Data extracted from a collection:
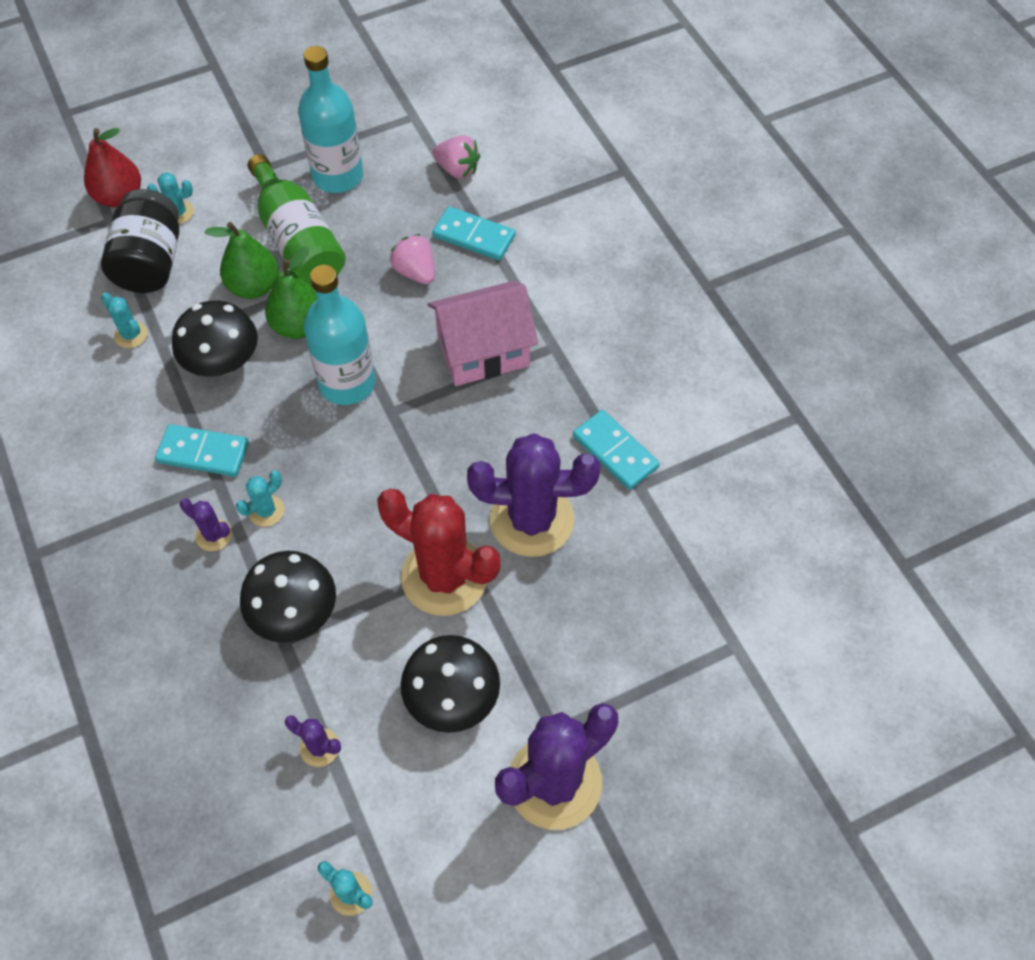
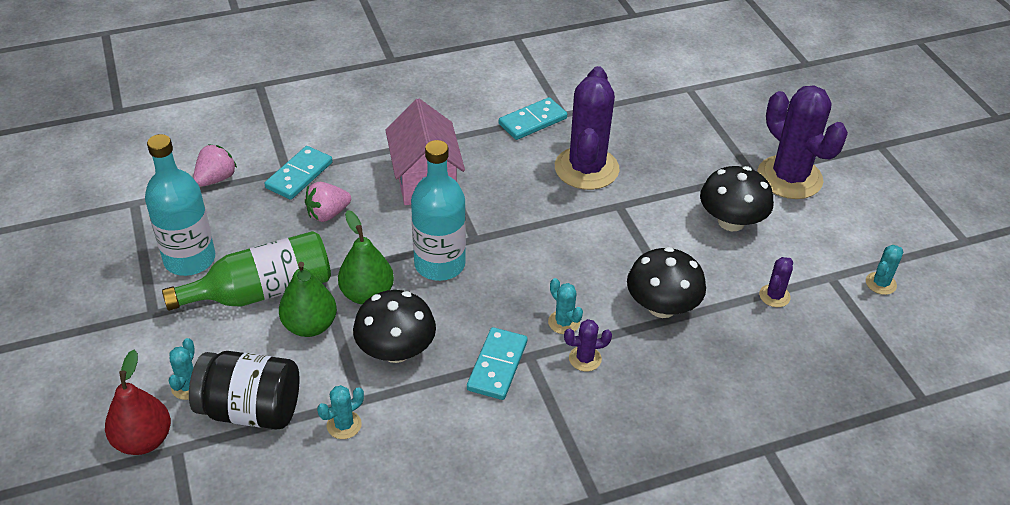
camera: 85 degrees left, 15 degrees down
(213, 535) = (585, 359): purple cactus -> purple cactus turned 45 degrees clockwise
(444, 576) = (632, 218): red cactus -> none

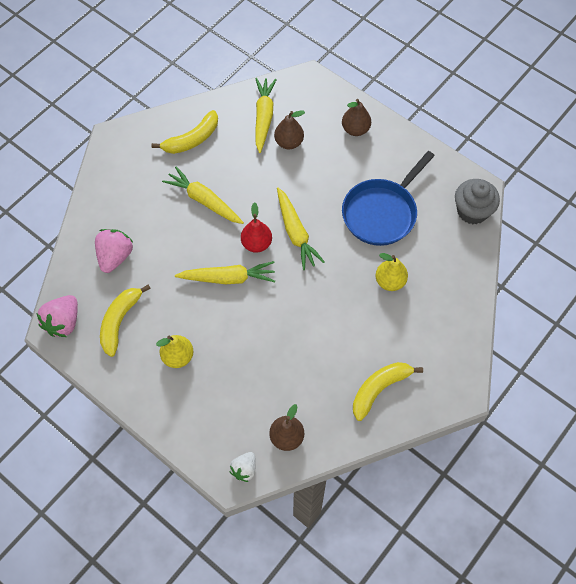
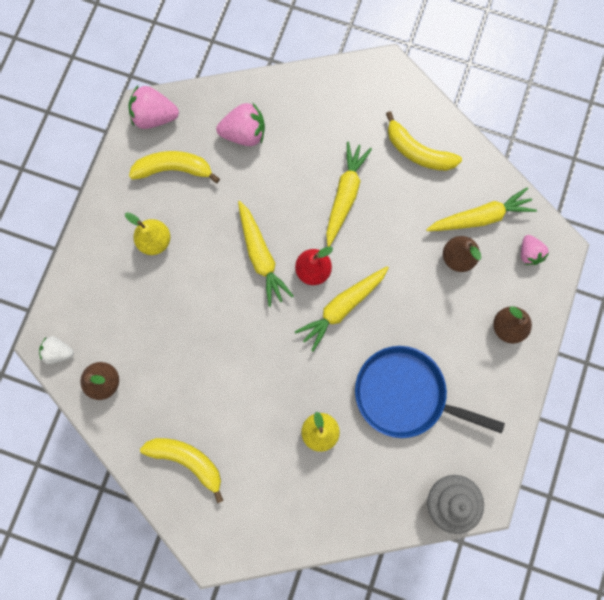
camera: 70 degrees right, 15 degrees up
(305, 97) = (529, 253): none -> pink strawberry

---

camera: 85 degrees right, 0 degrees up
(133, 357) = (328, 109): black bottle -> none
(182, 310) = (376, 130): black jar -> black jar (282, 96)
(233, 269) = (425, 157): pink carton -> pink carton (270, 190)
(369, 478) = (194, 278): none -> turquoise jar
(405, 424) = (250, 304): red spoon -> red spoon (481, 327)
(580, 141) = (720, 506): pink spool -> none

Your objective: Which of the lines above include the word "cactus"? Copy each of them.

Reply:
(213, 535) = (585, 359): purple cactus -> purple cactus turned 45 degrees clockwise
(444, 576) = (632, 218): red cactus -> none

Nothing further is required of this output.